▸ Task details: Once you have read the entries below, give them all again without any difference.

#### Supplied data ####

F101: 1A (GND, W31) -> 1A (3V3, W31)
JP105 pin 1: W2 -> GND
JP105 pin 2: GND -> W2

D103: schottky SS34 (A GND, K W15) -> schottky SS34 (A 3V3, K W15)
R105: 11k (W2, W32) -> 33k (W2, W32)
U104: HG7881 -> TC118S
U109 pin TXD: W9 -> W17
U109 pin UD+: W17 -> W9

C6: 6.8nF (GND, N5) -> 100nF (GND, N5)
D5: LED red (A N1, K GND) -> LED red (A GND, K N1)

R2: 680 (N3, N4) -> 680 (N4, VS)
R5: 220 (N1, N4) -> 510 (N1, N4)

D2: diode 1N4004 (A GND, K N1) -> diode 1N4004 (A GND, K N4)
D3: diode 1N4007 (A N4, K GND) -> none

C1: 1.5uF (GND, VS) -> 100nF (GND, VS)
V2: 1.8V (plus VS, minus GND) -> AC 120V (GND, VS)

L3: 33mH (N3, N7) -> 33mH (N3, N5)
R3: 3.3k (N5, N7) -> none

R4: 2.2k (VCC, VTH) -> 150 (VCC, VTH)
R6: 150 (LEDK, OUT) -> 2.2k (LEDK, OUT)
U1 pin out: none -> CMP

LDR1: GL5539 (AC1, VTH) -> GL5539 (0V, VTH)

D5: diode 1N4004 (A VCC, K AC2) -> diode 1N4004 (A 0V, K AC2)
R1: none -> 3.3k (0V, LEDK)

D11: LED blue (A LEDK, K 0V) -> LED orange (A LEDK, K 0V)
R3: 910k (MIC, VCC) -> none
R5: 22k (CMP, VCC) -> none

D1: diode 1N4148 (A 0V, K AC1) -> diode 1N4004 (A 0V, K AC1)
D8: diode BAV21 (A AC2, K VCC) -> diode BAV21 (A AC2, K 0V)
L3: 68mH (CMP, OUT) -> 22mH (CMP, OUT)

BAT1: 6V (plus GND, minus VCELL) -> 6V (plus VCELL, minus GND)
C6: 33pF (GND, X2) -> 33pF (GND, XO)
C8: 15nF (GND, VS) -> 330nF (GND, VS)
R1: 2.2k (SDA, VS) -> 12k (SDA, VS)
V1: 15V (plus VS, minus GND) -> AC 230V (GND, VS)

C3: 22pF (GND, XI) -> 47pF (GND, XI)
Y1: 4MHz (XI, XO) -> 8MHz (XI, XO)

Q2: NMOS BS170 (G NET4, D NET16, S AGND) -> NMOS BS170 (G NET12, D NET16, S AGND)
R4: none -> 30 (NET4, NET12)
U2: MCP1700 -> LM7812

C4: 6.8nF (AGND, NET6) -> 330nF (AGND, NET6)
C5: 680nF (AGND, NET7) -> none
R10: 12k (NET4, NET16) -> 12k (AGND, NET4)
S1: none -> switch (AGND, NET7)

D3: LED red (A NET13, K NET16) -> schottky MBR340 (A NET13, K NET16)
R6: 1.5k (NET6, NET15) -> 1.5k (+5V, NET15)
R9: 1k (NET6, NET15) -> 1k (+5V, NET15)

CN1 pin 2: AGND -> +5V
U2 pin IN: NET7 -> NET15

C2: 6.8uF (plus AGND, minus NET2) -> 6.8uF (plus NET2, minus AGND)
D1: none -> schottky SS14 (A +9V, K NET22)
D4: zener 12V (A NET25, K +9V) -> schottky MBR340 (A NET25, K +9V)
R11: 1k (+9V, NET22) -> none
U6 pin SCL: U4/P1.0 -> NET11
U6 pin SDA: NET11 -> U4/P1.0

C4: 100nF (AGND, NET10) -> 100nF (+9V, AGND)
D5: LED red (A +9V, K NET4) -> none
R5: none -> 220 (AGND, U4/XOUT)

####

▸ Result of this exercise:
F101: 1A (GND, W31) -> 1A (3V3, W31)
JP105 pin 1: W2 -> GND
JP105 pin 2: GND -> W2

D103: schottky SS34 (A GND, K W15) -> schottky SS34 (A 3V3, K W15)
R105: 11k (W2, W32) -> 33k (W2, W32)
U104: HG7881 -> TC118S
U109 pin TXD: W9 -> W17
U109 pin UD+: W17 -> W9

C6: 6.8nF (GND, N5) -> 100nF (GND, N5)
D5: LED red (A N1, K GND) -> LED red (A GND, K N1)

R2: 680 (N3, N4) -> 680 (N4, VS)
R5: 220 (N1, N4) -> 510 (N1, N4)

D2: diode 1N4004 (A GND, K N1) -> diode 1N4004 (A GND, K N4)
D3: diode 1N4007 (A N4, K GND) -> none

C1: 1.5uF (GND, VS) -> 100nF (GND, VS)
V2: 1.8V (plus VS, minus GND) -> AC 120V (GND, VS)

L3: 33mH (N3, N7) -> 33mH (N3, N5)
R3: 3.3k (N5, N7) -> none

R4: 2.2k (VCC, VTH) -> 150 (VCC, VTH)
R6: 150 (LEDK, OUT) -> 2.2k (LEDK, OUT)
U1 pin out: none -> CMP

LDR1: GL5539 (AC1, VTH) -> GL5539 (0V, VTH)

D5: diode 1N4004 (A VCC, K AC2) -> diode 1N4004 (A 0V, K AC2)
R1: none -> 3.3k (0V, LEDK)

D11: LED blue (A LEDK, K 0V) -> LED orange (A LEDK, K 0V)
R3: 910k (MIC, VCC) -> none
R5: 22k (CMP, VCC) -> none

D1: diode 1N4148 (A 0V, K AC1) -> diode 1N4004 (A 0V, K AC1)
D8: diode BAV21 (A AC2, K VCC) -> diode BAV21 (A AC2, K 0V)
L3: 68mH (CMP, OUT) -> 22mH (CMP, OUT)

BAT1: 6V (plus GND, minus VCELL) -> 6V (plus VCELL, minus GND)
C6: 33pF (GND, X2) -> 33pF (GND, XO)
C8: 15nF (GND, VS) -> 330nF (GND, VS)
R1: 2.2k (SDA, VS) -> 12k (SDA, VS)
V1: 15V (plus VS, minus GND) -> AC 230V (GND, VS)

C3: 22pF (GND, XI) -> 47pF (GND, XI)
Y1: 4MHz (XI, XO) -> 8MHz (XI, XO)

Q2: NMOS BS170 (G NET4, D NET16, S AGND) -> NMOS BS170 (G NET12, D NET16, S AGND)
R4: none -> 30 (NET4, NET12)
U2: MCP1700 -> LM7812

C4: 6.8nF (AGND, NET6) -> 330nF (AGND, NET6)
C5: 680nF (AGND, NET7) -> none
R10: 12k (NET4, NET16) -> 12k (AGND, NET4)
S1: none -> switch (AGND, NET7)

D3: LED red (A NET13, K NET16) -> schottky MBR340 (A NET13, K NET16)
R6: 1.5k (NET6, NET15) -> 1.5k (+5V, NET15)
R9: 1k (NET6, NET15) -> 1k (+5V, NET15)

CN1 pin 2: AGND -> +5V
U2 pin IN: NET7 -> NET15

C2: 6.8uF (plus AGND, minus NET2) -> 6.8uF (plus NET2, minus AGND)
D1: none -> schottky SS14 (A +9V, K NET22)
D4: zener 12V (A NET25, K +9V) -> schottky MBR340 (A NET25, K +9V)
R11: 1k (+9V, NET22) -> none
U6 pin SCL: U4/P1.0 -> NET11
U6 pin SDA: NET11 -> U4/P1.0

C4: 100nF (AGND, NET10) -> 100nF (+9V, AGND)
D5: LED red (A +9V, K NET4) -> none
R5: none -> 220 (AGND, U4/XOUT)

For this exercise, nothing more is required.